What to work on:
Determine which lines of the records include the word "purple", and copy them.

Data excerpts:

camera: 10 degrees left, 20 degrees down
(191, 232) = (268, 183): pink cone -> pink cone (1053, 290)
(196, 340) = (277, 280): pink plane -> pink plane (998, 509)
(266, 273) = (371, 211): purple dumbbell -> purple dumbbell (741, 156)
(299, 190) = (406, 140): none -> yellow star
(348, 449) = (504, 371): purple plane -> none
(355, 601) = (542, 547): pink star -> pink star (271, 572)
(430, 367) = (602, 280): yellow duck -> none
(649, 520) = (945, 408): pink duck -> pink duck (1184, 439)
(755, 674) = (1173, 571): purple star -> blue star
* * *
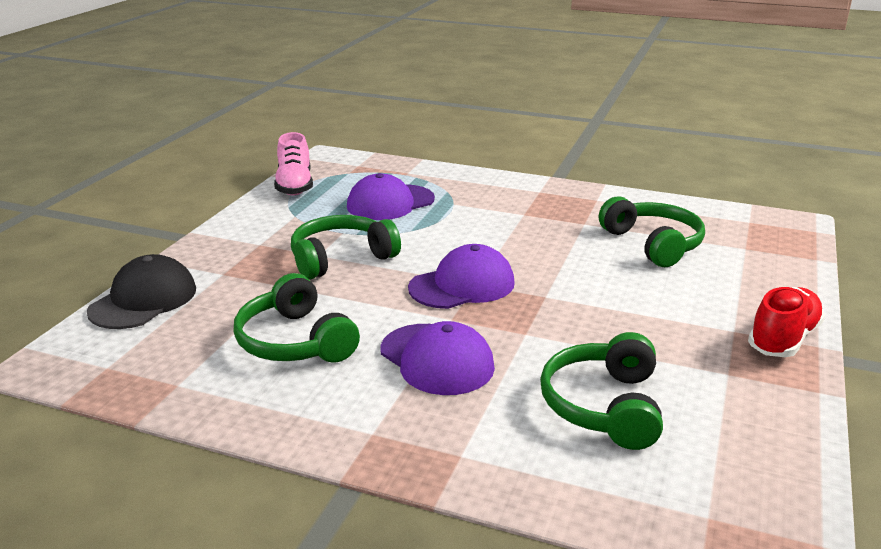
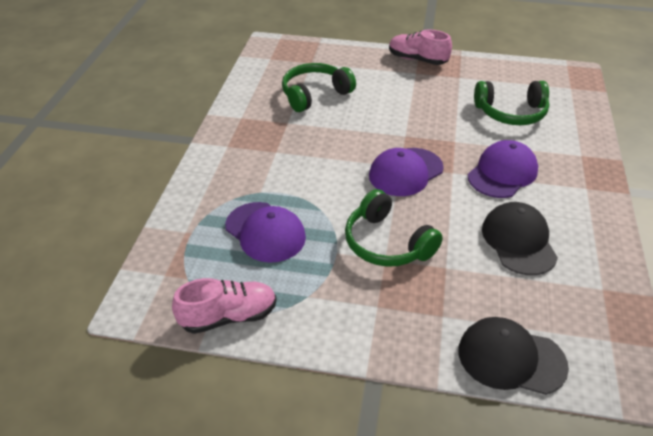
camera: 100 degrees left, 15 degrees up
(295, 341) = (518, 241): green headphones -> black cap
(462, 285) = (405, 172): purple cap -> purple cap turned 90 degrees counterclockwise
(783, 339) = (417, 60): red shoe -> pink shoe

Worked solution:
(266, 273) = (371, 211): purple dumbbell -> purple dumbbell (741, 156)
(348, 449) = (504, 371): purple plane -> none
(755, 674) = (1173, 571): purple star -> blue star
(462, 285) = (405, 172): purple cap -> purple cap turned 90 degrees counterclockwise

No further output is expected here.